--- Input data ---

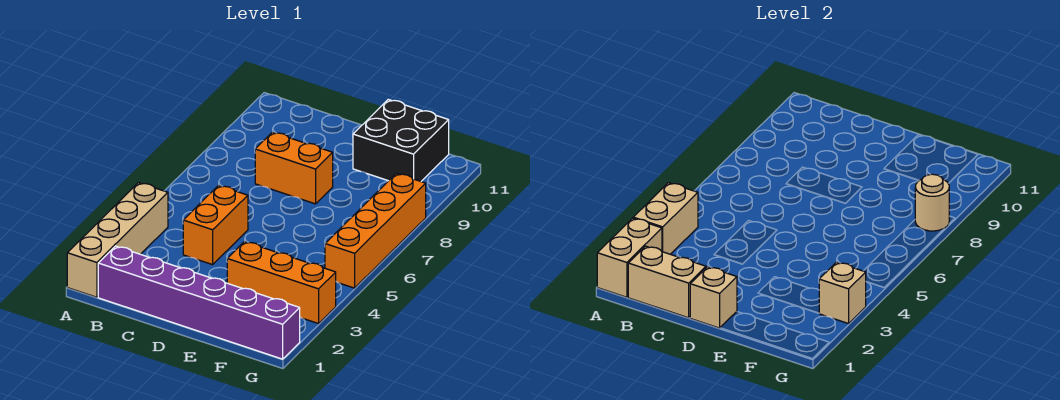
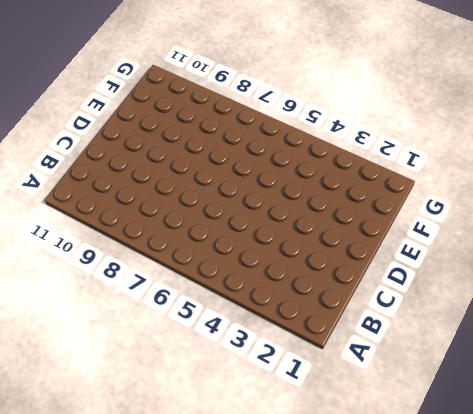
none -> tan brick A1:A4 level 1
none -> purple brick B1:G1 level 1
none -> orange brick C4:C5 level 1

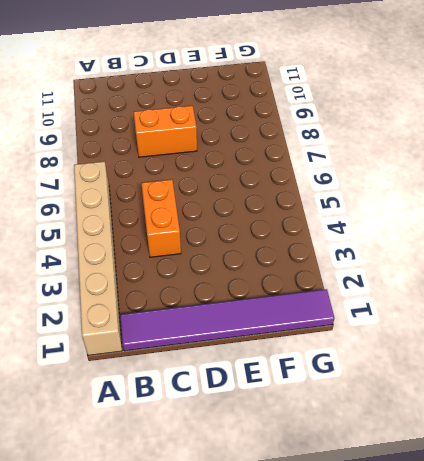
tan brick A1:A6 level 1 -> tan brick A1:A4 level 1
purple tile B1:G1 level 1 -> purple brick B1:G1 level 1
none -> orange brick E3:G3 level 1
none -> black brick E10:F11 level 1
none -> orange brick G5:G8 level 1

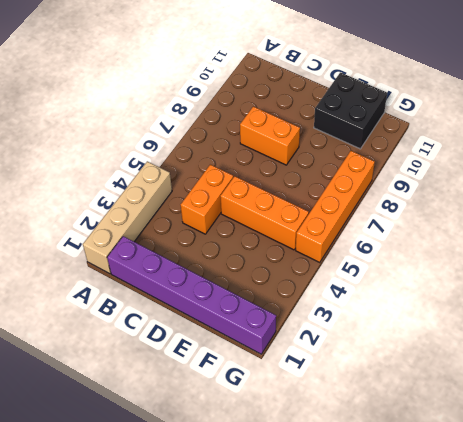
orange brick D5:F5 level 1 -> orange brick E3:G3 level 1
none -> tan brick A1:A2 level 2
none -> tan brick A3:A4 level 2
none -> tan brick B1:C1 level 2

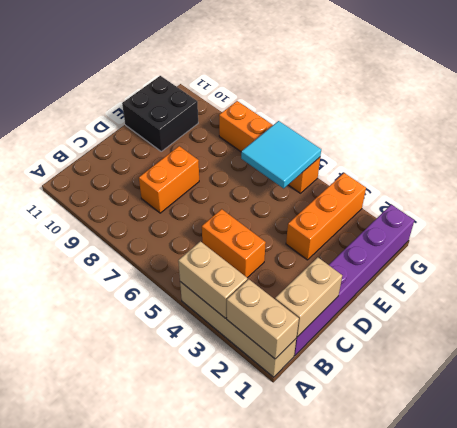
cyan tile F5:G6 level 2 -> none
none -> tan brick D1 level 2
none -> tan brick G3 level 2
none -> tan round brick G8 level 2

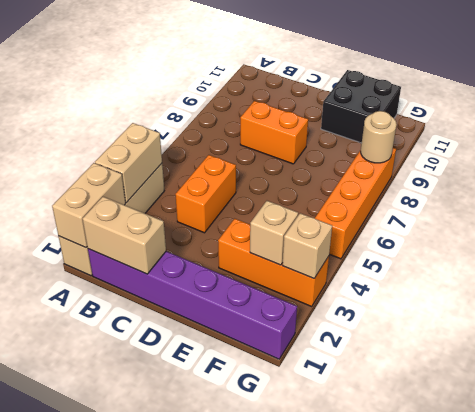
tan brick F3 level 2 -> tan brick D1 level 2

---

**Exercise:** Please write out the lines above exactly, from the one that contains "none -> black brick E10:F11 level 1" through the final line, and include none of the pictures.

**Task answer:**
none -> black brick E10:F11 level 1
none -> orange brick G5:G8 level 1

orange brick D5:F5 level 1 -> orange brick E3:G3 level 1
none -> tan brick A1:A2 level 2
none -> tan brick A3:A4 level 2
none -> tan brick B1:C1 level 2

cyan tile F5:G6 level 2 -> none
none -> tan brick D1 level 2
none -> tan brick G3 level 2
none -> tan round brick G8 level 2

tan brick F3 level 2 -> tan brick D1 level 2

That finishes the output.